PROMPT ▸ Please render the records below as a numbered list, one entry per line, leaving out blank lines and all pictures.

MATERIAL PROVIDED ▸
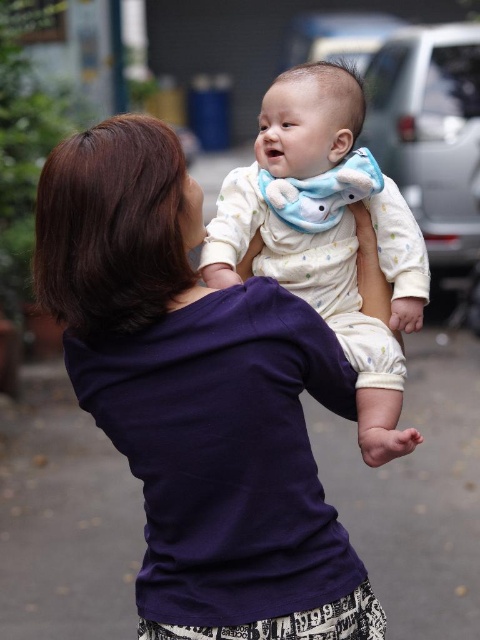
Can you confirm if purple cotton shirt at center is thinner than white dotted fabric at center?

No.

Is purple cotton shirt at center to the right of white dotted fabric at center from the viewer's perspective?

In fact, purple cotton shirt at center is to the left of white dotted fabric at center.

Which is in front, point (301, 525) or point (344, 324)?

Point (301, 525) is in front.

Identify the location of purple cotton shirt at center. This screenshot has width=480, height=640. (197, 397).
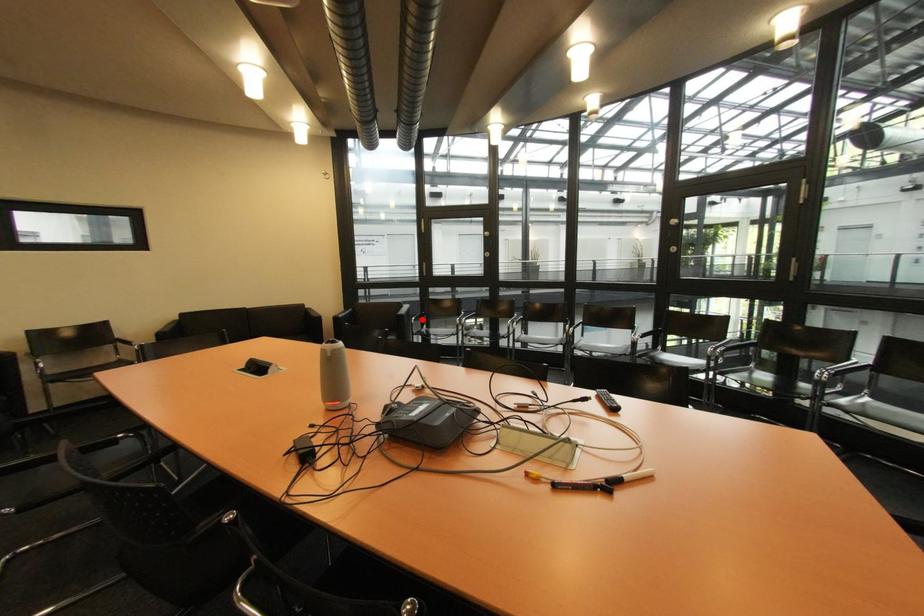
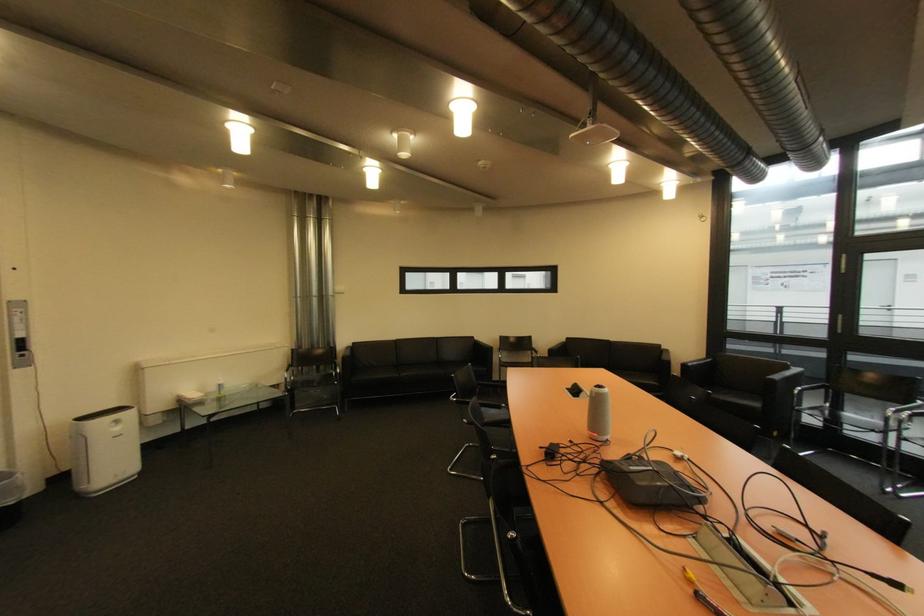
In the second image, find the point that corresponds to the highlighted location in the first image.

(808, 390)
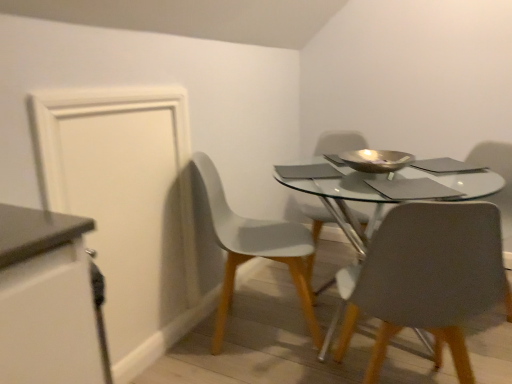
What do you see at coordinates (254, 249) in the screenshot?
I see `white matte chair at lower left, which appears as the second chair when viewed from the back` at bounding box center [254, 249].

EXERCISE OUTPUT ▸
1. Can you confirm if purple cotton shirt at center is thinner than white dotted fabric at center?
2. No.
3. Is purple cotton shirt at center to the right of white dotted fabric at center from the viewer's perspective?
4. In fact, purple cotton shirt at center is to the left of white dotted fabric at center.
5. Which is in front, point (301, 525) or point (344, 324)?
6. Point (301, 525) is in front.
7. Identify the location of purple cotton shirt at center. This screenshot has width=480, height=640. (197, 397).
8. In the second image, find the point that corresponds to the highlighted location in the first image.
9. (808, 390)
10. What do you see at coordinates (254, 249) in the screenshot?
11. I see `white matte chair at lower left, which appears as the second chair when viewed from the back` at bounding box center [254, 249].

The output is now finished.